### Data provided
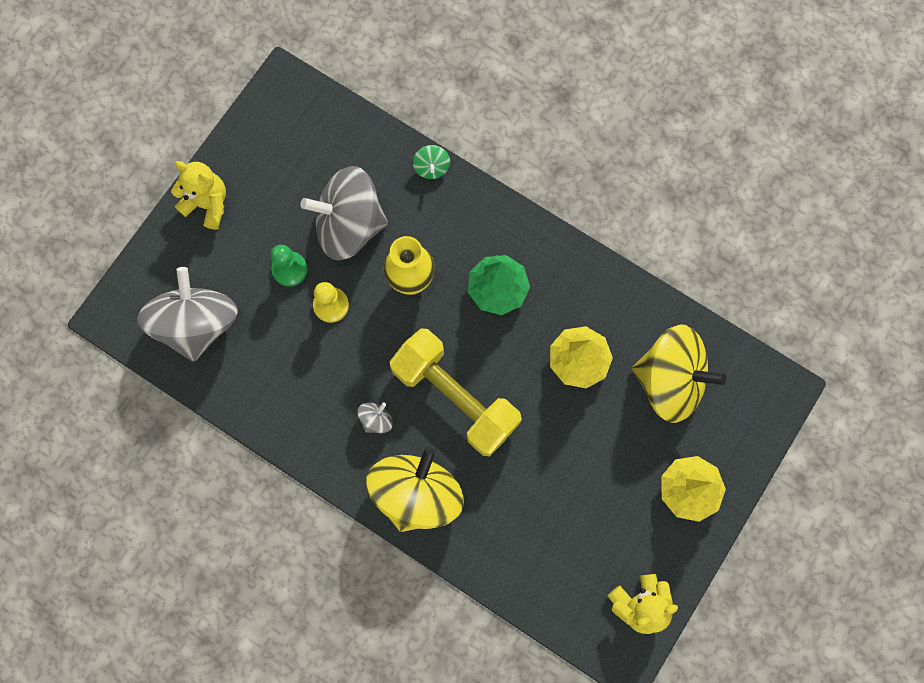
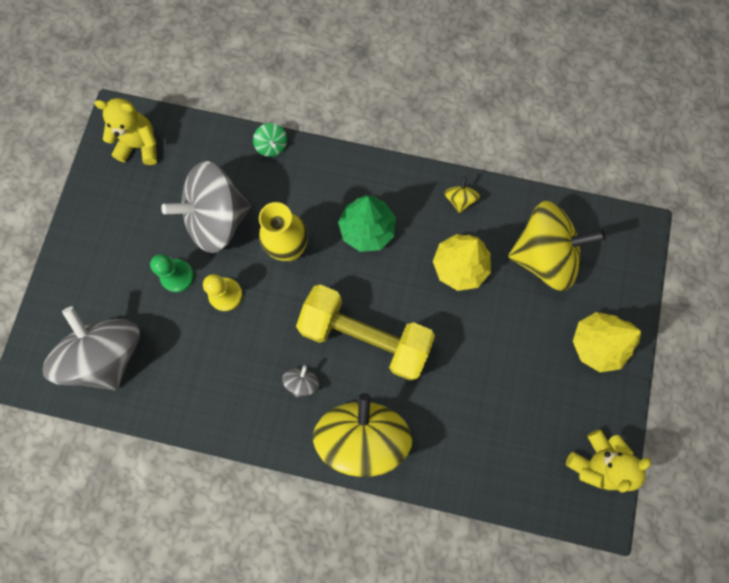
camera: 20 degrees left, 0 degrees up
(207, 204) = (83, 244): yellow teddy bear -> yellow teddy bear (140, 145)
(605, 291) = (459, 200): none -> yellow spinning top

--

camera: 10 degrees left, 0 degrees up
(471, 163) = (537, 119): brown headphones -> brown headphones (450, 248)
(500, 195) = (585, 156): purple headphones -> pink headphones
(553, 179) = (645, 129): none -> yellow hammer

---

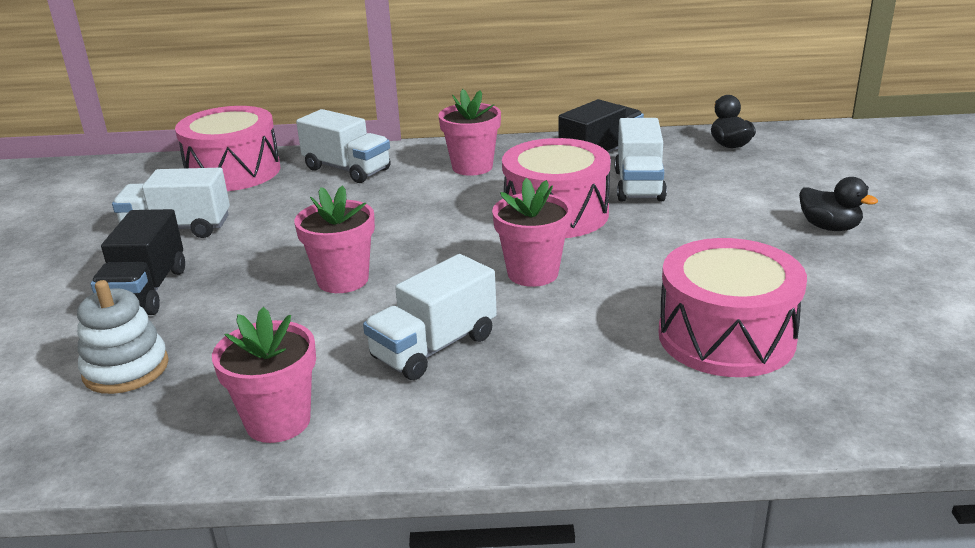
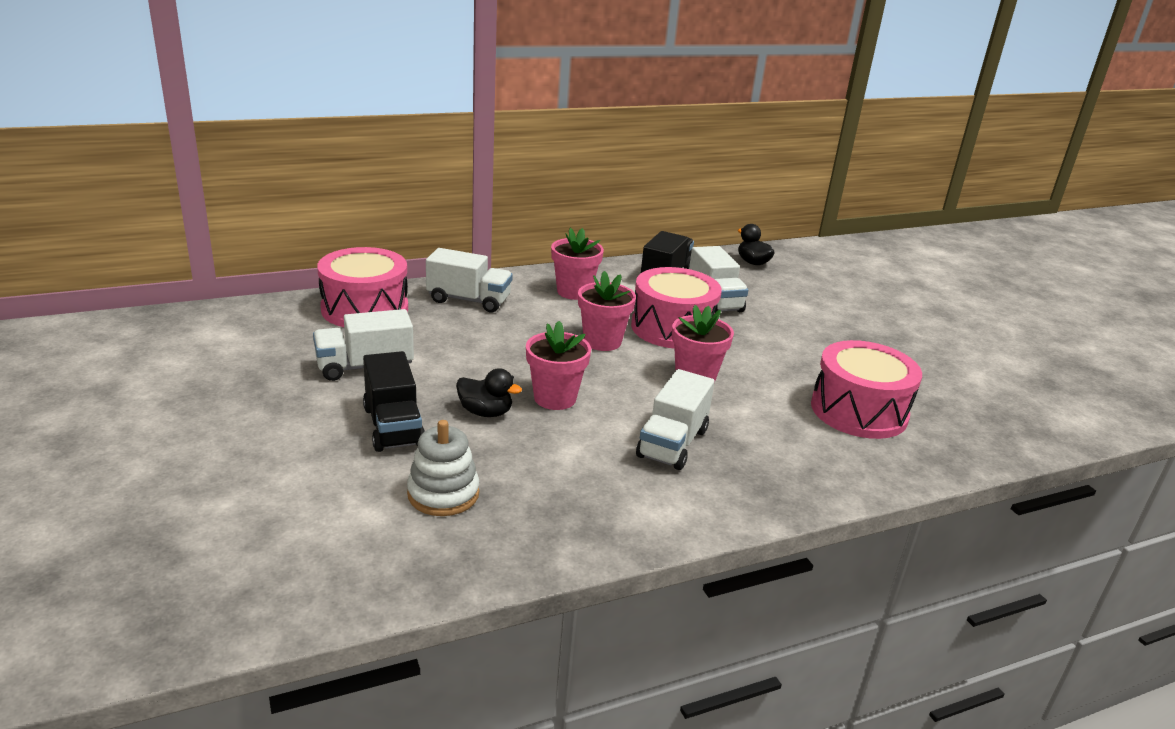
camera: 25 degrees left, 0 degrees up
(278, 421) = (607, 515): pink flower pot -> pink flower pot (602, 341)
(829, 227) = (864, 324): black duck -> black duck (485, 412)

### About this task
Identify each line in the records above containing the word "left"; copy those lines.

### Solution for this task
camera: 20 degrees left, 0 degrees up
camera: 10 degrees left, 0 degrees up
camera: 25 degrees left, 0 degrees up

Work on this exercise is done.